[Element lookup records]

+ + + +

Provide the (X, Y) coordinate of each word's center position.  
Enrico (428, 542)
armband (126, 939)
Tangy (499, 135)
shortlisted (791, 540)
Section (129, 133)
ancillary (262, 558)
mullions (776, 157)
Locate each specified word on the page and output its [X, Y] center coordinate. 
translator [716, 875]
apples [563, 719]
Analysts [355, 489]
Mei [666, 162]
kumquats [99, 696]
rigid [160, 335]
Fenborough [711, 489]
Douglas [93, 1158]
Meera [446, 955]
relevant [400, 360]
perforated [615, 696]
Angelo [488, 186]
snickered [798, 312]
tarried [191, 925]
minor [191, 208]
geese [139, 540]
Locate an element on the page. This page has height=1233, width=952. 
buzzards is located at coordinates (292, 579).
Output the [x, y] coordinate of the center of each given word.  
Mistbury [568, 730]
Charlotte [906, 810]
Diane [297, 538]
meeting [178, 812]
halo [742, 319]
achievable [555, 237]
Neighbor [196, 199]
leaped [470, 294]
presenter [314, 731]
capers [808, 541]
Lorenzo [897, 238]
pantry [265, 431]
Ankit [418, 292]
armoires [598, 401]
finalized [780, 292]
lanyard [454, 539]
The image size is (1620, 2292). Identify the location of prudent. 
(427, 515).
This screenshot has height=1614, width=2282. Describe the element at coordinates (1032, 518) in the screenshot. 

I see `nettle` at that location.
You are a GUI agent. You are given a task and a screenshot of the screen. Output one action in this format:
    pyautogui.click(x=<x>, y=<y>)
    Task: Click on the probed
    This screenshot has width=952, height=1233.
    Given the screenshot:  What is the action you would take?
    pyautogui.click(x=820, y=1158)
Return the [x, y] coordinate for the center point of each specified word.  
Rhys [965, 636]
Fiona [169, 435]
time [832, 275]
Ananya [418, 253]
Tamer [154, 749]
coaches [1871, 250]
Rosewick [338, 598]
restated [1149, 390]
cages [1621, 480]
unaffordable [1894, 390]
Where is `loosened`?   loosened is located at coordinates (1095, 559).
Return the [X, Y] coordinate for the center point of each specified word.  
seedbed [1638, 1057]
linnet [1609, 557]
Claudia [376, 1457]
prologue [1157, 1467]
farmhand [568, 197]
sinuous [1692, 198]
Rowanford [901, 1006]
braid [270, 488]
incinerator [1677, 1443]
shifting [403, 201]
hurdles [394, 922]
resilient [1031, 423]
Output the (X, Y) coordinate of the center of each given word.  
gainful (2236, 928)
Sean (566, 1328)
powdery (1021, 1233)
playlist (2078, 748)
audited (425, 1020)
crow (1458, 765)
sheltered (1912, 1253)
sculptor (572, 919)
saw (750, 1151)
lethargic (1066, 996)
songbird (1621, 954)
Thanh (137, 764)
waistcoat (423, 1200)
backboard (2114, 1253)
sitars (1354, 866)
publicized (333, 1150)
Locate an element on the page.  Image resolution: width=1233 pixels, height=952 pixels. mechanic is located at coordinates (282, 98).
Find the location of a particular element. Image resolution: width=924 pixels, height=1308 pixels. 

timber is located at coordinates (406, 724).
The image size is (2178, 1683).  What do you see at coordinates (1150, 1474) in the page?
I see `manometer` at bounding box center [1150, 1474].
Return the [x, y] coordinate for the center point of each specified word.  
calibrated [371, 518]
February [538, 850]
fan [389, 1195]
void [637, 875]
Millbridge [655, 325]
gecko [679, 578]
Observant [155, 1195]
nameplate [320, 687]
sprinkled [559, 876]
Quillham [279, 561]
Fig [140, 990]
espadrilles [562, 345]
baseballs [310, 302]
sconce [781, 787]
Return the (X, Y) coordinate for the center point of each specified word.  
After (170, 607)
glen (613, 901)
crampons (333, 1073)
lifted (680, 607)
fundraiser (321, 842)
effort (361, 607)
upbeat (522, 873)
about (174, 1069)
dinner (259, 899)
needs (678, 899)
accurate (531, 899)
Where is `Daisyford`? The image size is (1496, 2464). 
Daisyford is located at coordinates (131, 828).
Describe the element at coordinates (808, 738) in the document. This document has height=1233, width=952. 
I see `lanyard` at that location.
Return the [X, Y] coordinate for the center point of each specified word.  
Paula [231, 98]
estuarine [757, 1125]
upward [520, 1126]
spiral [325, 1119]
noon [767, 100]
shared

+ + + +

Can you recast the lines of the records as a JSON list of strings, one string per line, leaving out any blank lines? Cover only the span starting with the line containing "Angelo [488, 186]" and going on through the line containing "(427, 515).", with both of those lines included.

WRITTEN REPLY -
[
  "Angelo [488, 186]",
  "snickered [798, 312]",
  "tarried [191, 925]",
  "minor [191, 208]",
  "geese [139, 540]",
  "Locate an element on the page. This page has height=1233, width=952. ",
  "buzzards is located at coordinates (292, 579).",
  "Output the [x, y] coordinate of the center of each given word.  ",
  "Mistbury [568, 730]",
  "Charlotte [906, 810]",
  "Diane [297, 538]",
  "meeting [178, 812]",
  "halo [742, 319]",
  "achievable [555, 237]",
  "Neighbor [196, 199]",
  "leaped [470, 294]",
  "presenter [314, 731]",
  "capers [808, 541]",
  "Lorenzo [897, 238]",
  "pantry [265, 431]",
  "Ankit [418, 292]",
  "armoires [598, 401]",
  "finalized [780, 292]",
  "lanyard [454, 539]",
  "The image size is (1620, 2292). Identify the location of prudent. ",
  "(427, 515)."
]